The task:
Restate all of the entries exactly, each line as it stands.

Dataset START

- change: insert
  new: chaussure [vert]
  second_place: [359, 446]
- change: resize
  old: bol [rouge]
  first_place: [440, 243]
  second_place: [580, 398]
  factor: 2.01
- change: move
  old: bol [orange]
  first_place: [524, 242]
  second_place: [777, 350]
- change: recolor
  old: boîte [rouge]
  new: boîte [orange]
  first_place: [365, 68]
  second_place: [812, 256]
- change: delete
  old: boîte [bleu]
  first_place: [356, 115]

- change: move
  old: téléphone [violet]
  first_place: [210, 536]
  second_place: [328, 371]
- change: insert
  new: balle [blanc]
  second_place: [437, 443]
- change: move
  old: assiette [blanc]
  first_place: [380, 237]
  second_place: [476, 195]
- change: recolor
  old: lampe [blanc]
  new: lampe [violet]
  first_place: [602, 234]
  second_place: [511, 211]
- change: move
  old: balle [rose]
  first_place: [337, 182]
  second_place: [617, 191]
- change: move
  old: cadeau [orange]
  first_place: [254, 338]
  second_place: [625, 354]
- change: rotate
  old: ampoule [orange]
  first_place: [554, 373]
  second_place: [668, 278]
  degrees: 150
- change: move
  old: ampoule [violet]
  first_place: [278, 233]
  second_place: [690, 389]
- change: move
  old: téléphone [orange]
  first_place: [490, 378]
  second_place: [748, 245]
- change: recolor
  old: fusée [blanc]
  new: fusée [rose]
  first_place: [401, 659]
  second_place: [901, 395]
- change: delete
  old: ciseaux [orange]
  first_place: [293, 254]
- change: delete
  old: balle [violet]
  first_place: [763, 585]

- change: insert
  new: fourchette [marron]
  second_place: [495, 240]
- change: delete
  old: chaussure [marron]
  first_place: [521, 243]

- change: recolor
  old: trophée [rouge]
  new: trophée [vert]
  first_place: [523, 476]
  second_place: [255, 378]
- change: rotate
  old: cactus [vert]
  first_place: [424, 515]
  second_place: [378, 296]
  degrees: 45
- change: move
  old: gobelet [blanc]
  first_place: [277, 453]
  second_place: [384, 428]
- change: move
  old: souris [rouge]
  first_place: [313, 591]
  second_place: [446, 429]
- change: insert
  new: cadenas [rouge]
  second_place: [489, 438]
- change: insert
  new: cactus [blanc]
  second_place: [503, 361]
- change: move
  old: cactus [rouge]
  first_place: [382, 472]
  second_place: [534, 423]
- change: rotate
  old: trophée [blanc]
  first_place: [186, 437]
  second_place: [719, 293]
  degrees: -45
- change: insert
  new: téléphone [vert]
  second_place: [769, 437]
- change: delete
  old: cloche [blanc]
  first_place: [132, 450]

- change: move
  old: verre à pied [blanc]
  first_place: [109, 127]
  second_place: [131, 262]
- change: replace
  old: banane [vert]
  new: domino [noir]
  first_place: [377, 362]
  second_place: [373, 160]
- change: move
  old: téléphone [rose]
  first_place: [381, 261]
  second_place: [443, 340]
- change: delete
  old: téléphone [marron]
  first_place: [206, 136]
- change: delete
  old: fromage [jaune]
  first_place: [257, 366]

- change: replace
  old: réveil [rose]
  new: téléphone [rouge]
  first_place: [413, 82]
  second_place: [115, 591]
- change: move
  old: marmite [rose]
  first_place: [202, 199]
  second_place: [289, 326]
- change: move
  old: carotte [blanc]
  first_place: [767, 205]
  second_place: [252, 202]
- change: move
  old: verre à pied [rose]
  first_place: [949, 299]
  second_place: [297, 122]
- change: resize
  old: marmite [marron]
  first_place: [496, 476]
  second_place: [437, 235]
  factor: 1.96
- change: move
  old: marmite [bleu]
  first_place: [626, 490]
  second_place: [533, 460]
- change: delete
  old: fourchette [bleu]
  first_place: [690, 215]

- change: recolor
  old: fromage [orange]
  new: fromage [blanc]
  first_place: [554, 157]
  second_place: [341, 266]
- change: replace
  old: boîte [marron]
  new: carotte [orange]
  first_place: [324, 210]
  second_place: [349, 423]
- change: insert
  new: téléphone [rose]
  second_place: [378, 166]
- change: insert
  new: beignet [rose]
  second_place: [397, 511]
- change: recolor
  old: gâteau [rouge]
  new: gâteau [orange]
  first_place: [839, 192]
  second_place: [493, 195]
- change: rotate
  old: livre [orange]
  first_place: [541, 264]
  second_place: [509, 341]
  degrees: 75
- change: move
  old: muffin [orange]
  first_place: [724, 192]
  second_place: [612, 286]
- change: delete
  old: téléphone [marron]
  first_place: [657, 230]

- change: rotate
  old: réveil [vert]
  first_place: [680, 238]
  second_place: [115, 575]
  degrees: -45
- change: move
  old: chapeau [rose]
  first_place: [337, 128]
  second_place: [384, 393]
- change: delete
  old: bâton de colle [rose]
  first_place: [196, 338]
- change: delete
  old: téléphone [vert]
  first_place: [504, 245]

Dataset END

Solution to this exercise:
- change: insert
  new: chaussure [vert]
  second_place: [359, 446]
- change: resize
  old: bol [rouge]
  first_place: [440, 243]
  second_place: [580, 398]
  factor: 2.01
- change: move
  old: bol [orange]
  first_place: [524, 242]
  second_place: [777, 350]
- change: recolor
  old: boîte [rouge]
  new: boîte [orange]
  first_place: [365, 68]
  second_place: [812, 256]
- change: delete
  old: boîte [bleu]
  first_place: [356, 115]

- change: move
  old: téléphone [violet]
  first_place: [210, 536]
  second_place: [328, 371]
- change: insert
  new: balle [blanc]
  second_place: [437, 443]
- change: move
  old: assiette [blanc]
  first_place: [380, 237]
  second_place: [476, 195]
- change: recolor
  old: lampe [blanc]
  new: lampe [violet]
  first_place: [602, 234]
  second_place: [511, 211]
- change: move
  old: balle [rose]
  first_place: [337, 182]
  second_place: [617, 191]
- change: move
  old: cadeau [orange]
  first_place: [254, 338]
  second_place: [625, 354]
- change: rotate
  old: ampoule [orange]
  first_place: [554, 373]
  second_place: [668, 278]
  degrees: 150
- change: move
  old: ampoule [violet]
  first_place: [278, 233]
  second_place: [690, 389]
- change: move
  old: téléphone [orange]
  first_place: [490, 378]
  second_place: [748, 245]
- change: recolor
  old: fusée [blanc]
  new: fusée [rose]
  first_place: [401, 659]
  second_place: [901, 395]
- change: delete
  old: ciseaux [orange]
  first_place: [293, 254]
- change: delete
  old: balle [violet]
  first_place: [763, 585]

- change: insert
  new: fourchette [marron]
  second_place: [495, 240]
- change: delete
  old: chaussure [marron]
  first_place: [521, 243]

- change: recolor
  old: trophée [rouge]
  new: trophée [vert]
  first_place: [523, 476]
  second_place: [255, 378]
- change: rotate
  old: cactus [vert]
  first_place: [424, 515]
  second_place: [378, 296]
  degrees: 45
- change: move
  old: gobelet [blanc]
  first_place: [277, 453]
  second_place: [384, 428]
- change: move
  old: souris [rouge]
  first_place: [313, 591]
  second_place: [446, 429]
- change: insert
  new: cadenas [rouge]
  second_place: [489, 438]
- change: insert
  new: cactus [blanc]
  second_place: [503, 361]
- change: move
  old: cactus [rouge]
  first_place: [382, 472]
  second_place: [534, 423]
- change: rotate
  old: trophée [blanc]
  first_place: [186, 437]
  second_place: [719, 293]
  degrees: -45
- change: insert
  new: téléphone [vert]
  second_place: [769, 437]
- change: delete
  old: cloche [blanc]
  first_place: [132, 450]

- change: move
  old: verre à pied [blanc]
  first_place: [109, 127]
  second_place: [131, 262]
- change: replace
  old: banane [vert]
  new: domino [noir]
  first_place: [377, 362]
  second_place: [373, 160]
- change: move
  old: téléphone [rose]
  first_place: [381, 261]
  second_place: [443, 340]
- change: delete
  old: téléphone [marron]
  first_place: [206, 136]
- change: delete
  old: fromage [jaune]
  first_place: [257, 366]

- change: replace
  old: réveil [rose]
  new: téléphone [rouge]
  first_place: [413, 82]
  second_place: [115, 591]
- change: move
  old: marmite [rose]
  first_place: [202, 199]
  second_place: [289, 326]
- change: move
  old: carotte [blanc]
  first_place: [767, 205]
  second_place: [252, 202]
- change: move
  old: verre à pied [rose]
  first_place: [949, 299]
  second_place: [297, 122]
- change: resize
  old: marmite [marron]
  first_place: [496, 476]
  second_place: [437, 235]
  factor: 1.96
- change: move
  old: marmite [bleu]
  first_place: [626, 490]
  second_place: [533, 460]
- change: delete
  old: fourchette [bleu]
  first_place: [690, 215]

- change: recolor
  old: fromage [orange]
  new: fromage [blanc]
  first_place: [554, 157]
  second_place: [341, 266]
- change: replace
  old: boîte [marron]
  new: carotte [orange]
  first_place: [324, 210]
  second_place: [349, 423]
- change: insert
  new: téléphone [rose]
  second_place: [378, 166]
- change: insert
  new: beignet [rose]
  second_place: [397, 511]
- change: recolor
  old: gâteau [rouge]
  new: gâteau [orange]
  first_place: [839, 192]
  second_place: [493, 195]
- change: rotate
  old: livre [orange]
  first_place: [541, 264]
  second_place: [509, 341]
  degrees: 75
- change: move
  old: muffin [orange]
  first_place: [724, 192]
  second_place: [612, 286]
- change: delete
  old: téléphone [marron]
  first_place: [657, 230]

- change: rotate
  old: réveil [vert]
  first_place: [680, 238]
  second_place: [115, 575]
  degrees: -45
- change: move
  old: chapeau [rose]
  first_place: [337, 128]
  second_place: [384, 393]
- change: delete
  old: bâton de colle [rose]
  first_place: [196, 338]
- change: delete
  old: téléphone [vert]
  first_place: [504, 245]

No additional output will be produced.